§ Exercise aim
Copy out every line of text in the rows below word for word, omitting the pictures.

§ Records provided
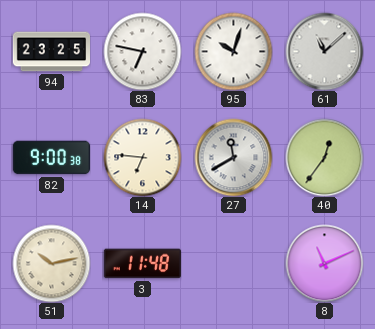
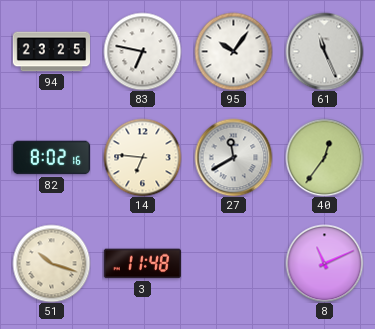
95: 10:03 -> 10:06
61: 11:08 -> 11:26
82: 9:00 -> 8:02
51: 10:13 -> 10:18
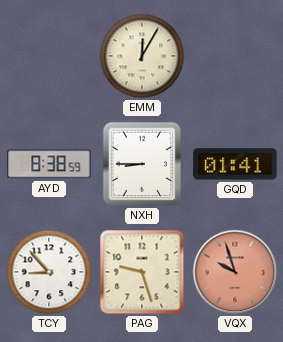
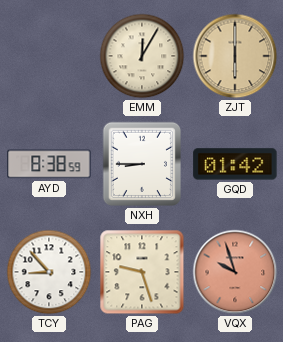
ZJT: none -> 6:00
GQD: 01:41 -> 01:42
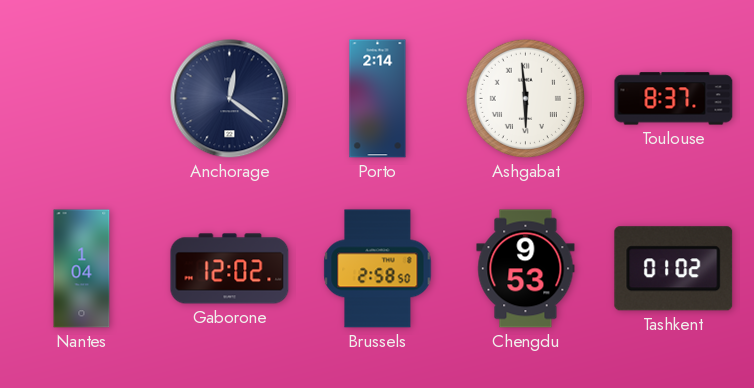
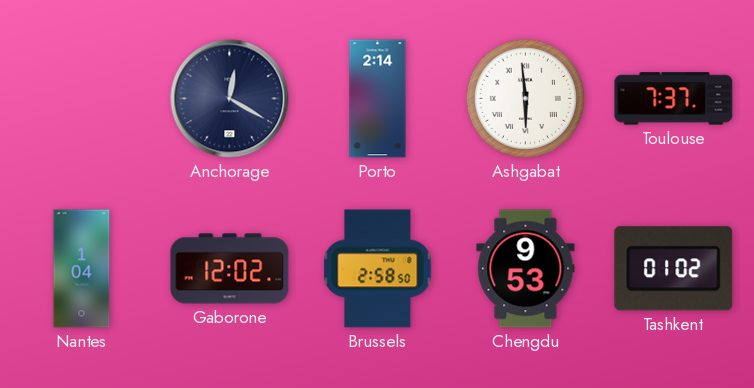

§ The reply
95: 10:03 -> 10:06
61: 11:08 -> 11:26
82: 9:00 -> 8:02
51: 10:13 -> 10:18
ZJT: none -> 6:00
GQD: 01:41 -> 01:42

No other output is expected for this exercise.